### TASK TO COMPLETE
Below this line are records; write out exactly the lines from the one containing "blue book: 5 -> 0" through the one containing "turquoise rocket: 0 -> 5", with the pictures left out.
*** Block opens ***
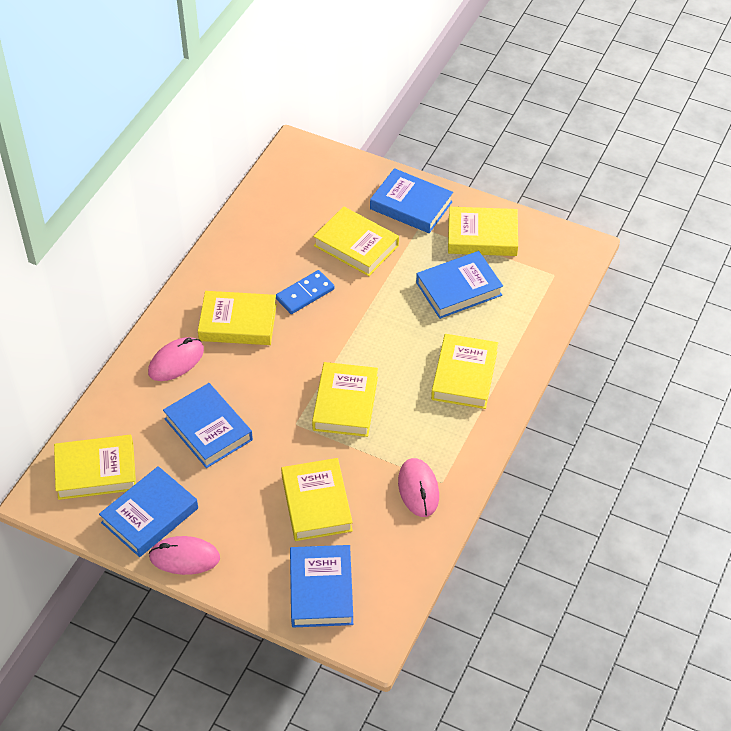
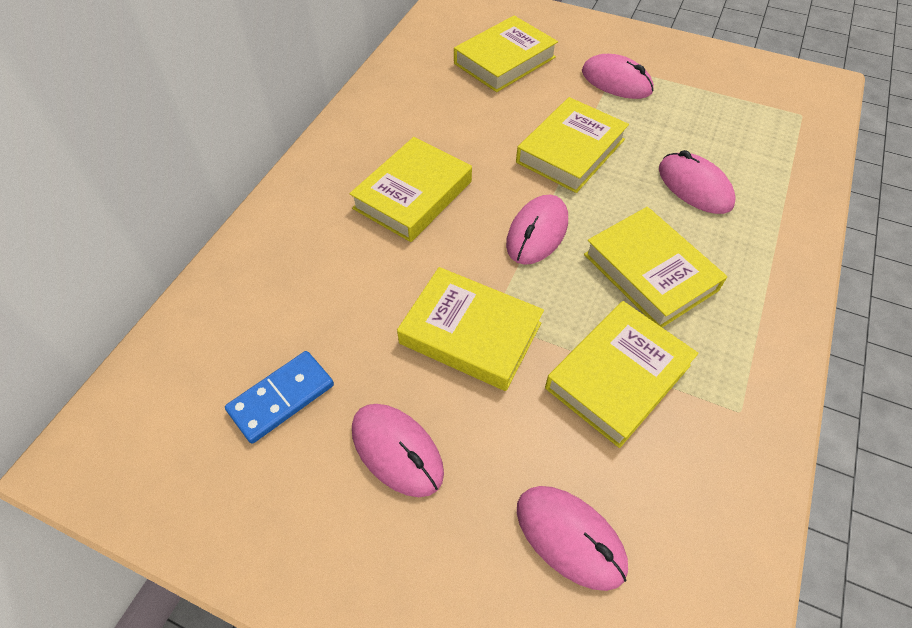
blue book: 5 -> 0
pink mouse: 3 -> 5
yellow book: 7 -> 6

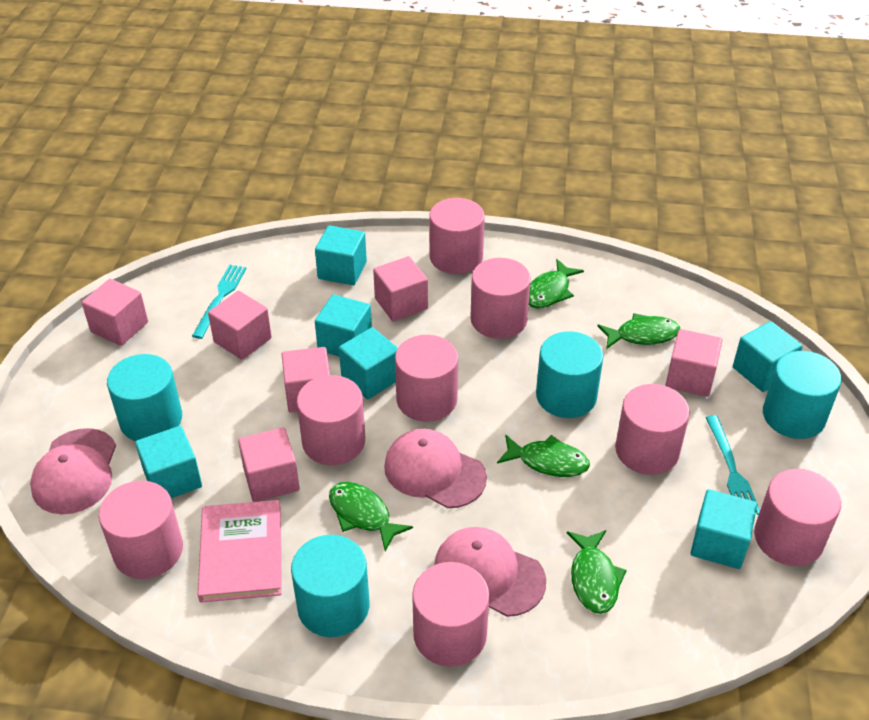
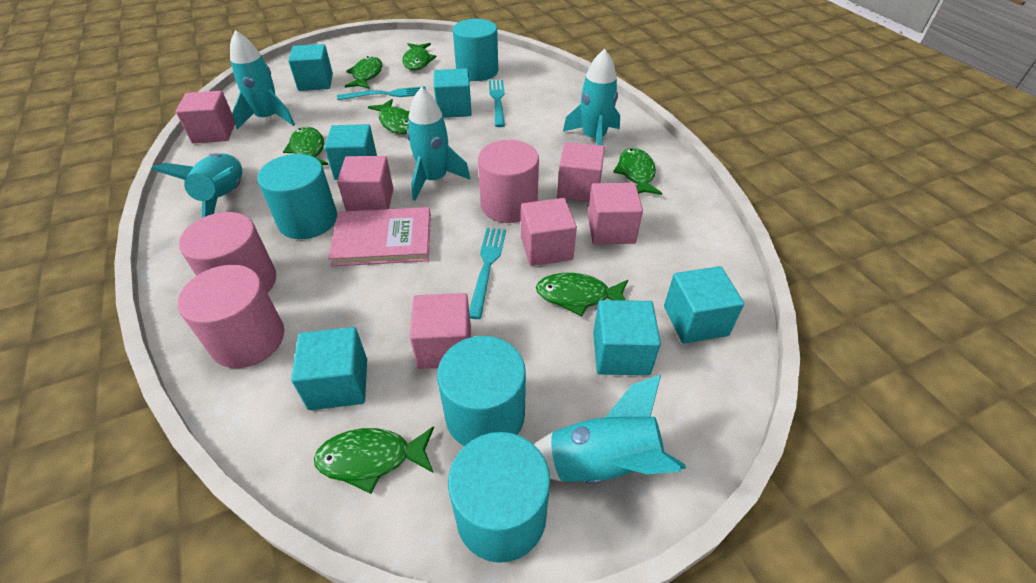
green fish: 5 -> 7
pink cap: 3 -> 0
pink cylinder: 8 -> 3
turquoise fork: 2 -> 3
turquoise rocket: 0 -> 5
*** Block closes ***
*** Block opens ***
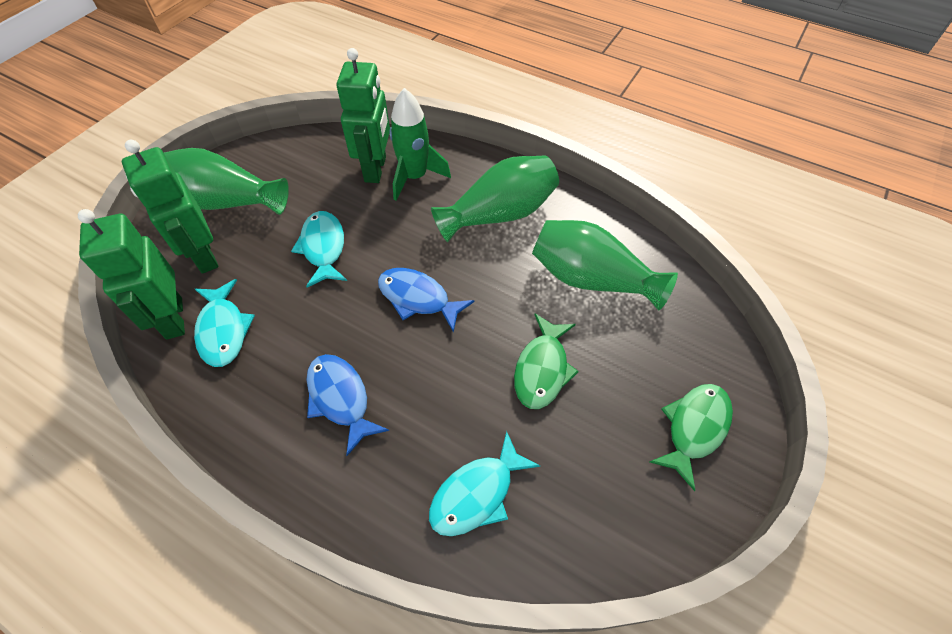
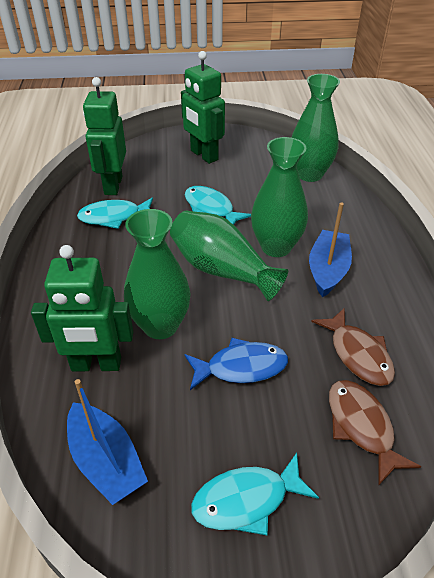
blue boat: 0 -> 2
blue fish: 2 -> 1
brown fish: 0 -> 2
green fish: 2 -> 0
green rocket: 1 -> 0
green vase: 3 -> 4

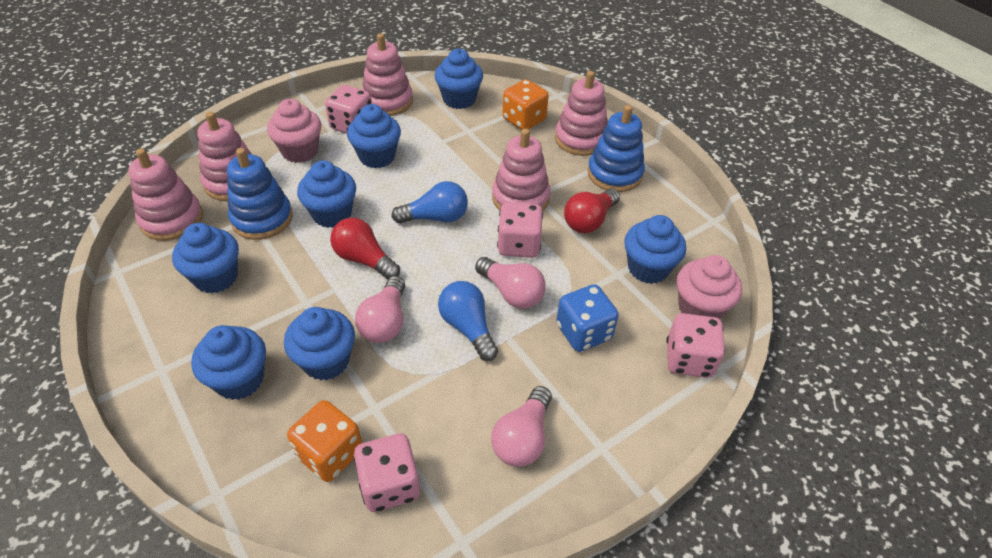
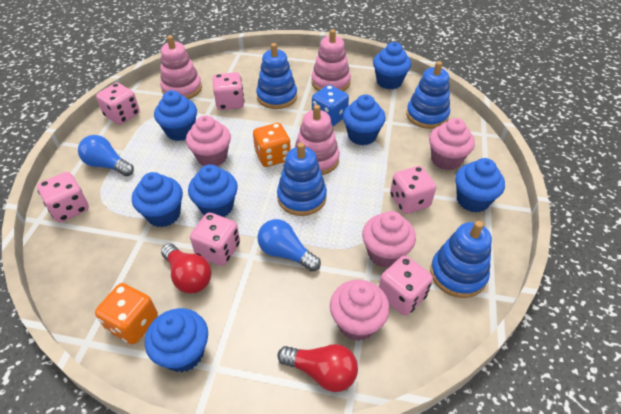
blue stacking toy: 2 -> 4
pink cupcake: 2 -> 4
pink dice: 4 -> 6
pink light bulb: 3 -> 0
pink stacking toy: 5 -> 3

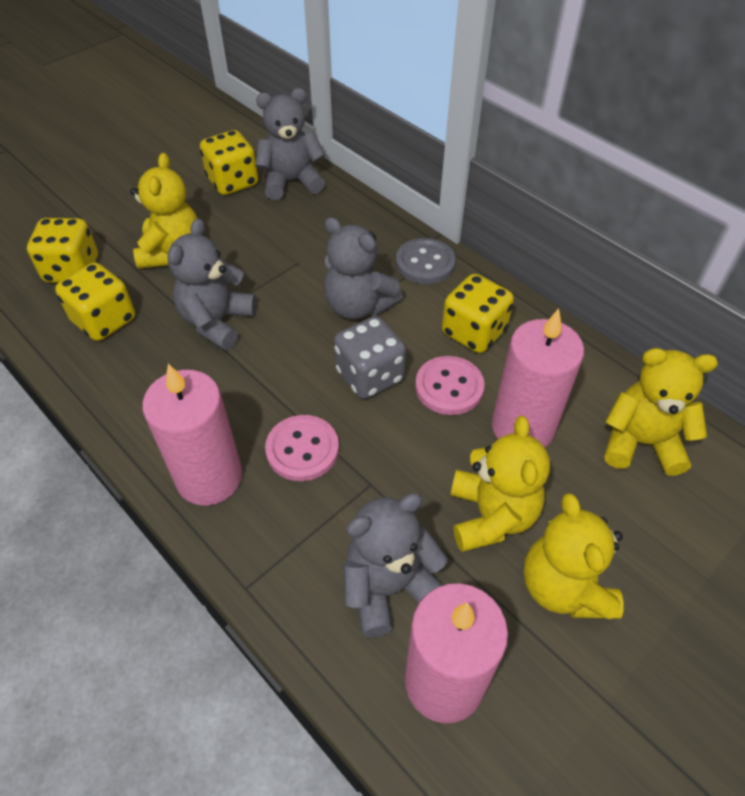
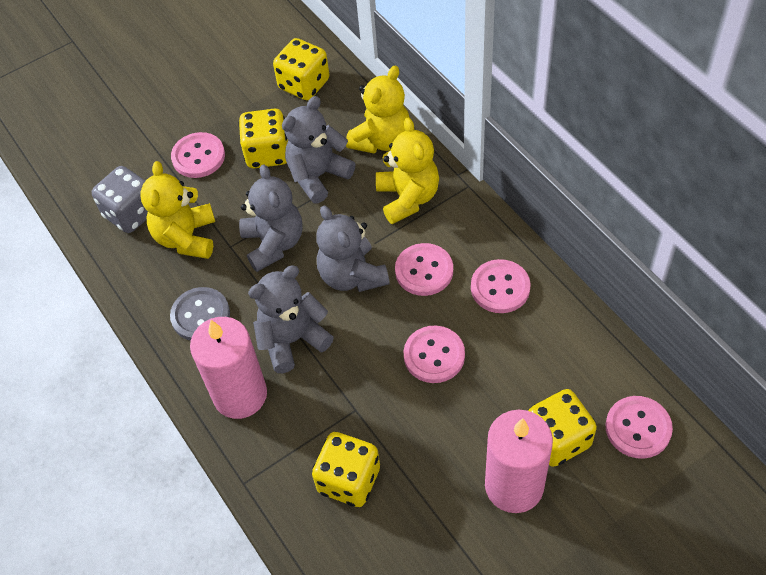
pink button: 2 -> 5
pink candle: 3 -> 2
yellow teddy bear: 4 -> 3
*** Block closes ***
### THE COMPLETED TASK
blue book: 5 -> 0
pink mouse: 3 -> 5
yellow book: 7 -> 6

green fish: 5 -> 7
pink cap: 3 -> 0
pink cylinder: 8 -> 3
turquoise fork: 2 -> 3
turquoise rocket: 0 -> 5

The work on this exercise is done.